**** TASK INPUTS

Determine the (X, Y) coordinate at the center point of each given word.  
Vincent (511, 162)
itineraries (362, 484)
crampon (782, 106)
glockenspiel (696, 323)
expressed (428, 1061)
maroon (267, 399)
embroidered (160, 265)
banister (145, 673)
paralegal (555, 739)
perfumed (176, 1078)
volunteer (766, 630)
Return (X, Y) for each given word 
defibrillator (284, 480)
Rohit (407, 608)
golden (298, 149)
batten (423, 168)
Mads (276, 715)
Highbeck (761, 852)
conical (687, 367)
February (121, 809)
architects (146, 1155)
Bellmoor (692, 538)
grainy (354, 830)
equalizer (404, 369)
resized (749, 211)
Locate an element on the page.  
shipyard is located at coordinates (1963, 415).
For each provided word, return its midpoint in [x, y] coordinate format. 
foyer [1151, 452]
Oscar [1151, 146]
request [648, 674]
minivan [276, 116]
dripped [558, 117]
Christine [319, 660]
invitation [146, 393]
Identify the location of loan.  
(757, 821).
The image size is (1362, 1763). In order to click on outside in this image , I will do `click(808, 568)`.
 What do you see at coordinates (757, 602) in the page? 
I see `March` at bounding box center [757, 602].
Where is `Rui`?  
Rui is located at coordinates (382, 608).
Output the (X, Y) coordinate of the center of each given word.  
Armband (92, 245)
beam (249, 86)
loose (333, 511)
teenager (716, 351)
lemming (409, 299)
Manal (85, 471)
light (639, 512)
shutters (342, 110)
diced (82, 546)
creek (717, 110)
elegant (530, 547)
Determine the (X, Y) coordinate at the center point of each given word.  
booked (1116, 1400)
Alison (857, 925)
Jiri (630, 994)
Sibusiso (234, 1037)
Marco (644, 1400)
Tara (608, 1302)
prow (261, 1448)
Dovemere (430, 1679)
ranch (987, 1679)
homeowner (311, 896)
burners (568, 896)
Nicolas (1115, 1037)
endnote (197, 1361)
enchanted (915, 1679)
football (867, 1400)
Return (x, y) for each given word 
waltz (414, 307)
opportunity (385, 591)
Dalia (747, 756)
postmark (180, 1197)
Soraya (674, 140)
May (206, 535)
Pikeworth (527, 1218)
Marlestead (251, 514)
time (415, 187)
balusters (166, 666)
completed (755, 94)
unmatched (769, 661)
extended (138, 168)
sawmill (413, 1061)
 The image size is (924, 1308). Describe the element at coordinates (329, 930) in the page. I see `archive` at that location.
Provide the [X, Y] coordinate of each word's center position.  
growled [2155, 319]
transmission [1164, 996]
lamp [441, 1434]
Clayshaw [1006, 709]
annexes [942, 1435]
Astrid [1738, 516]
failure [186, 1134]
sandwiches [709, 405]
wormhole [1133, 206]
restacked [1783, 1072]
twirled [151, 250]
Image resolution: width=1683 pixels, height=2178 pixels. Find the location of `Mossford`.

********

_INSTRUCTIONS TO FOLLOW:_ Reproduce every one of the records above word for word.

_RESPONSE TO THE EXERCISE:_
Determine the (X, Y) coordinate at the center point of each given word.  
Vincent (511, 162)
itineraries (362, 484)
crampon (782, 106)
glockenspiel (696, 323)
expressed (428, 1061)
maroon (267, 399)
embroidered (160, 265)
banister (145, 673)
paralegal (555, 739)
perfumed (176, 1078)
volunteer (766, 630)
Return (X, Y) for each given word 
defibrillator (284, 480)
Rohit (407, 608)
golden (298, 149)
batten (423, 168)
Mads (276, 715)
Highbeck (761, 852)
conical (687, 367)
February (121, 809)
architects (146, 1155)
Bellmoor (692, 538)
grainy (354, 830)
equalizer (404, 369)
resized (749, 211)
Locate an element on the page.  
shipyard is located at coordinates (1963, 415).
For each provided word, return its midpoint in [x, y] coordinate format. 
foyer [1151, 452]
Oscar [1151, 146]
request [648, 674]
minivan [276, 116]
dripped [558, 117]
Christine [319, 660]
invitation [146, 393]
Identify the location of loan.  
(757, 821).
The image size is (1362, 1763). In order to click on outside in this image , I will do `click(808, 568)`.
 What do you see at coordinates (757, 602) in the page? 
I see `March` at bounding box center [757, 602].
Where is `Rui`?  
Rui is located at coordinates (382, 608).
Output the (X, Y) coordinate of the center of each given word.  
Armband (92, 245)
beam (249, 86)
loose (333, 511)
teenager (716, 351)
lemming (409, 299)
Manal (85, 471)
light (639, 512)
shutters (342, 110)
diced (82, 546)
creek (717, 110)
elegant (530, 547)
Determine the (X, Y) coordinate at the center point of each given word.  
booked (1116, 1400)
Alison (857, 925)
Jiri (630, 994)
Sibusiso (234, 1037)
Marco (644, 1400)
Tara (608, 1302)
prow (261, 1448)
Dovemere (430, 1679)
ranch (987, 1679)
homeowner (311, 896)
burners (568, 896)
Nicolas (1115, 1037)
endnote (197, 1361)
enchanted (915, 1679)
football (867, 1400)
Return (x, y) for each given word 
waltz (414, 307)
opportunity (385, 591)
Dalia (747, 756)
postmark (180, 1197)
Soraya (674, 140)
May (206, 535)
Pikeworth (527, 1218)
Marlestead (251, 514)
time (415, 187)
balusters (166, 666)
completed (755, 94)
unmatched (769, 661)
extended (138, 168)
sawmill (413, 1061)
 The image size is (924, 1308). Describe the element at coordinates (329, 930) in the page. I see `archive` at that location.
Provide the [X, Y] coordinate of each word's center position.  
growled [2155, 319]
transmission [1164, 996]
lamp [441, 1434]
Clayshaw [1006, 709]
annexes [942, 1435]
Astrid [1738, 516]
failure [186, 1134]
sandwiches [709, 405]
wormhole [1133, 206]
restacked [1783, 1072]
twirled [151, 250]
Image resolution: width=1683 pixels, height=2178 pixels. Find the location of `Mossford`.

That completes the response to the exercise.